* WHAT TO PRODUCE: Please give again, word for word, each line that falls between the line with "(327, 414) = (540, 467): white" and the end of the data, inclusive.

* TASK INPUT:

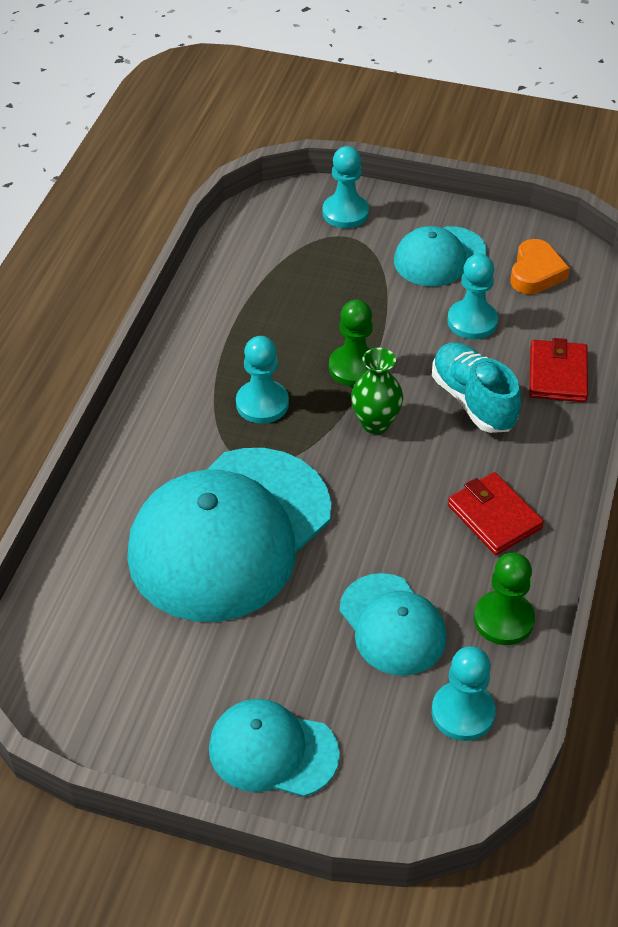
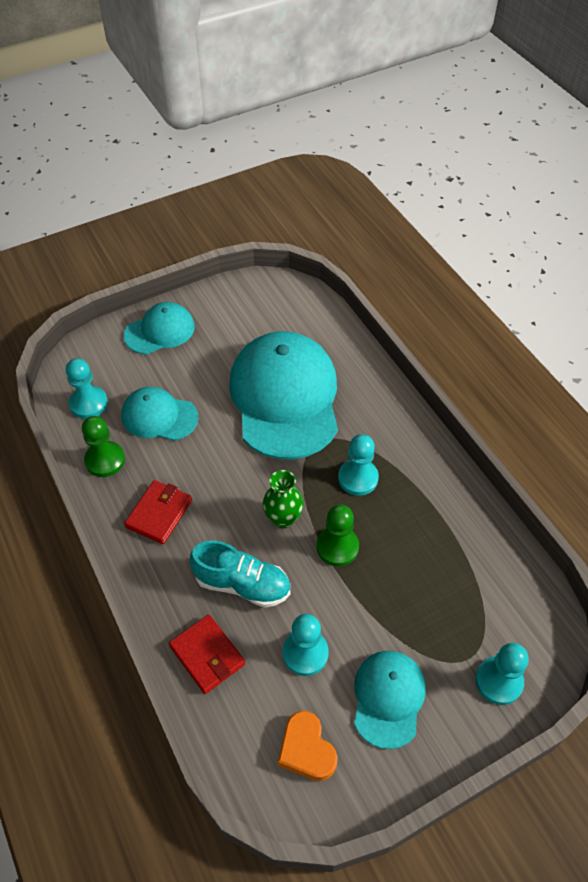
camera: 135 degrees right, 5 degrees up
(494, 517) = (159, 513): red wallet -> red wallet turned 75 degrees counterclockwise

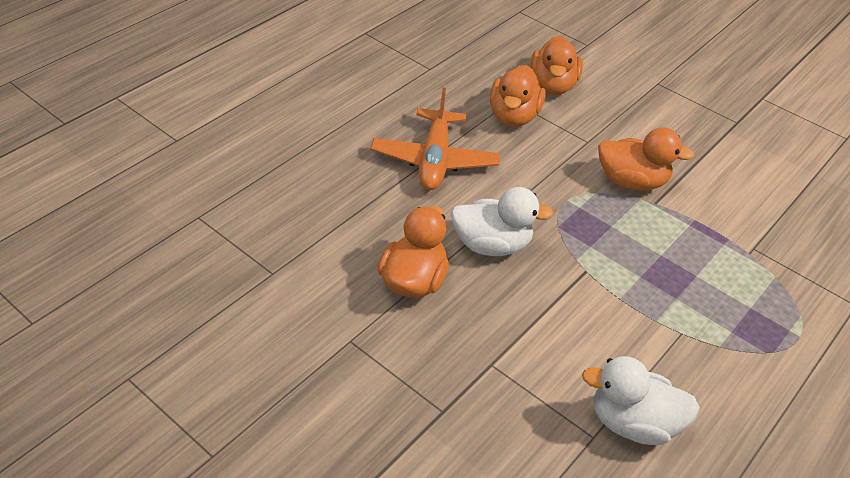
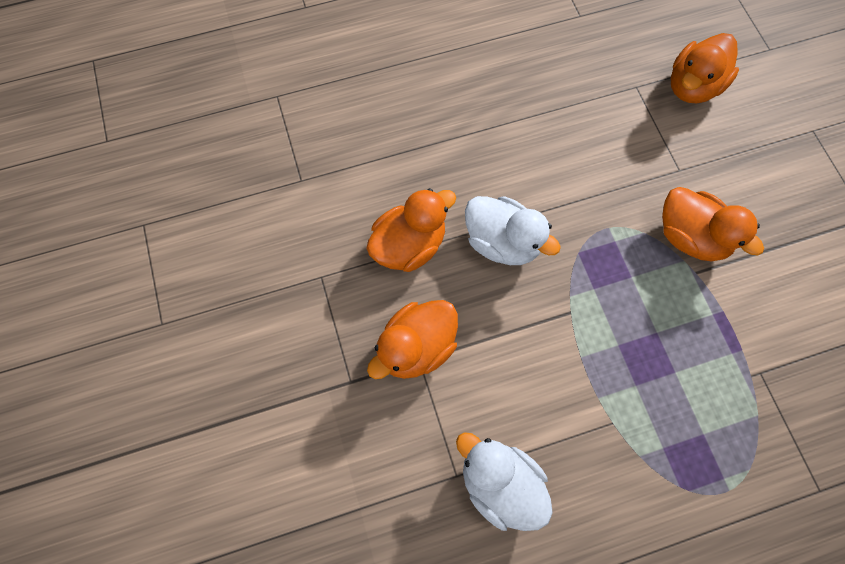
camera: 35 degrees right, 25 degrees up
(434, 160) = (513, 125): orange plane -> none
(513, 116) = (624, 108): orange duck -> orange duck (416, 347)

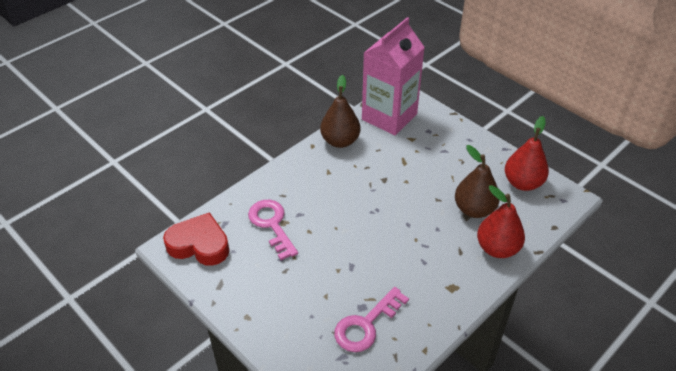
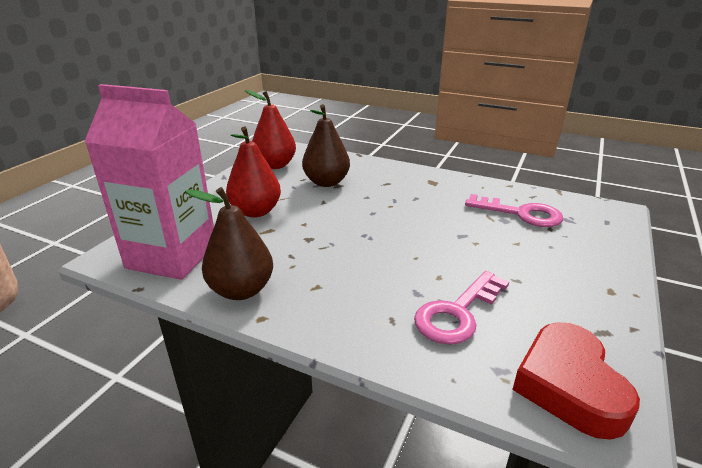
camera: 110 degrees left, 15 degrees down
(497, 248) = (369, 168): red pear -> red pear (256, 211)

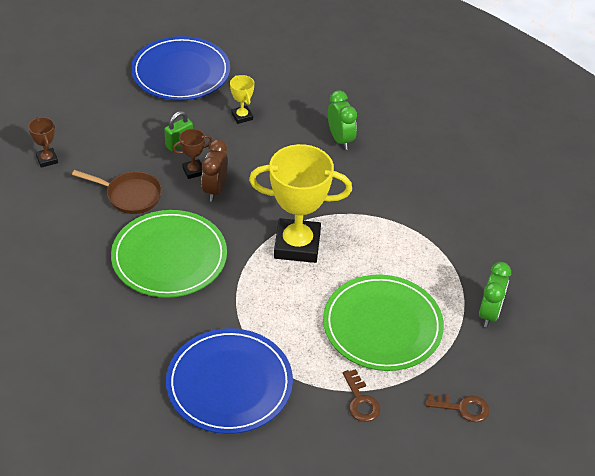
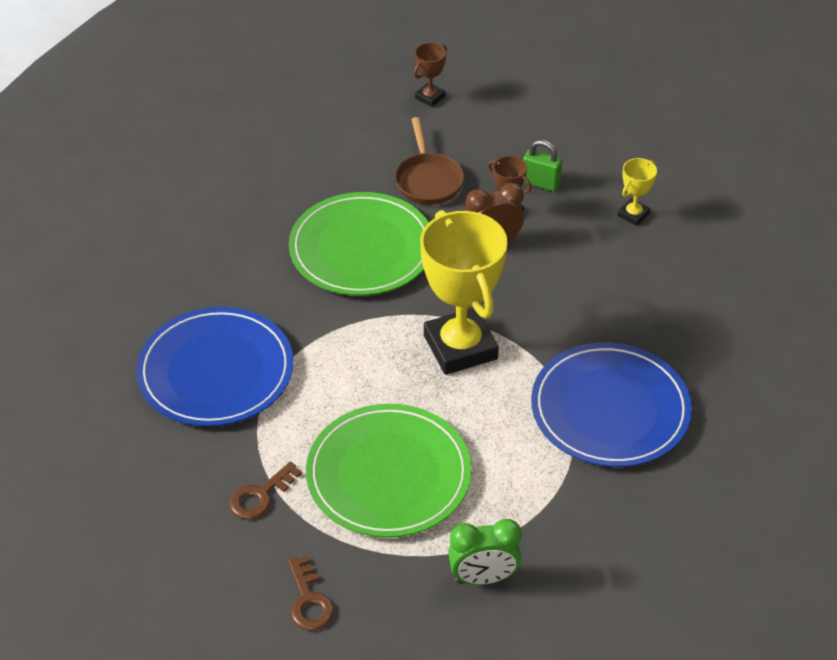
camera: 65 degrees right, 0 degrees up
(181, 72) = (660, 134): blue plate -> blue plate (610, 409)
(340, 139) = (674, 317): green clock -> none

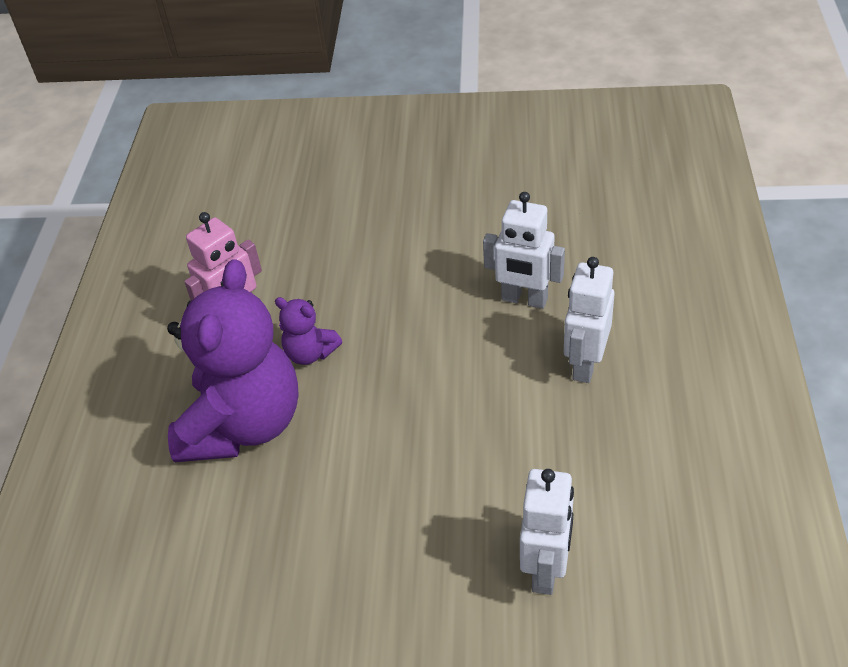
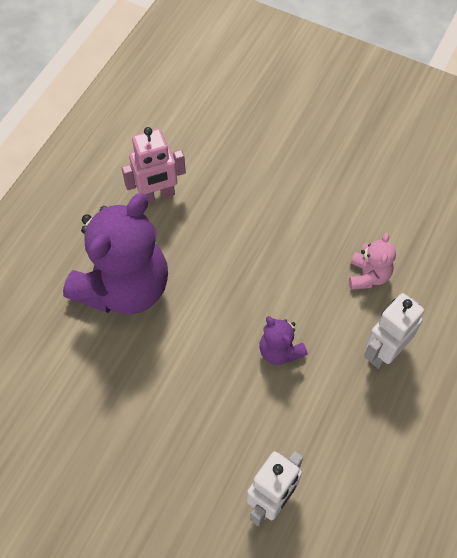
camera: 20 degrees right, 15 degrees up
(310, 353) = (195, 250): purple teddy bear -> purple teddy bear (279, 351)
(524, 300) = (368, 276): white robot -> pink teddy bear

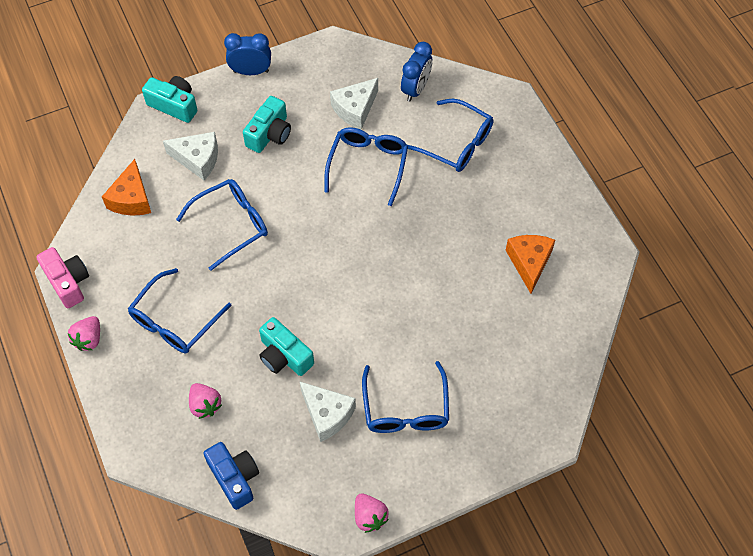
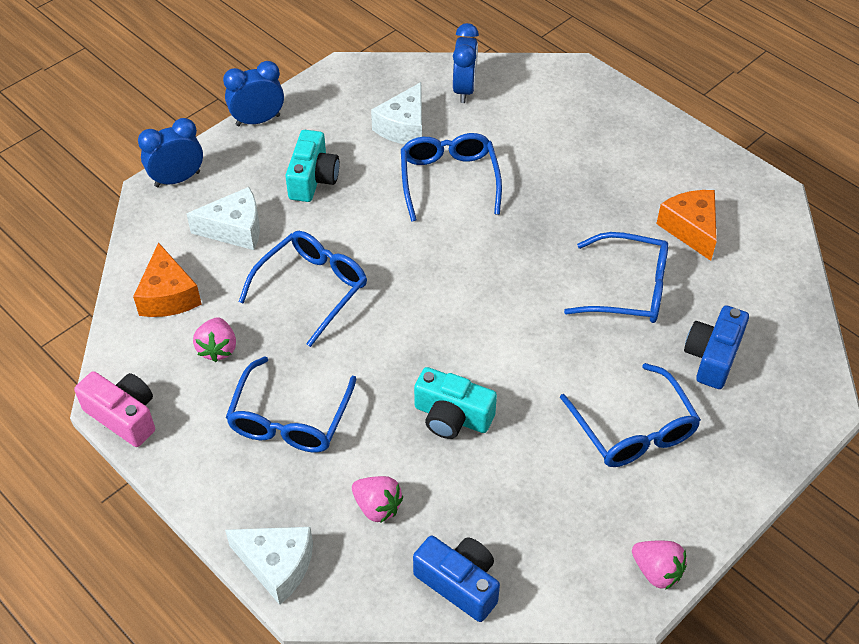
camera: 20 degrees left, 10 degrees down
(89, 339) = (182, 476): pink strawberry -> pink strawberry (218, 349)
(174, 105) = (177, 179): turquoise camera -> blue clock
(327, 414) = (540, 467): white cheese -> white cheese (277, 565)
(457, 144) = (541, 131): blue glasses -> blue glasses (630, 289)
(491, 372) = (712, 357): none -> blue camera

* COMPLETED TASK:
(327, 414) = (540, 467): white cheese -> white cheese (277, 565)
(457, 144) = (541, 131): blue glasses -> blue glasses (630, 289)
(491, 372) = (712, 357): none -> blue camera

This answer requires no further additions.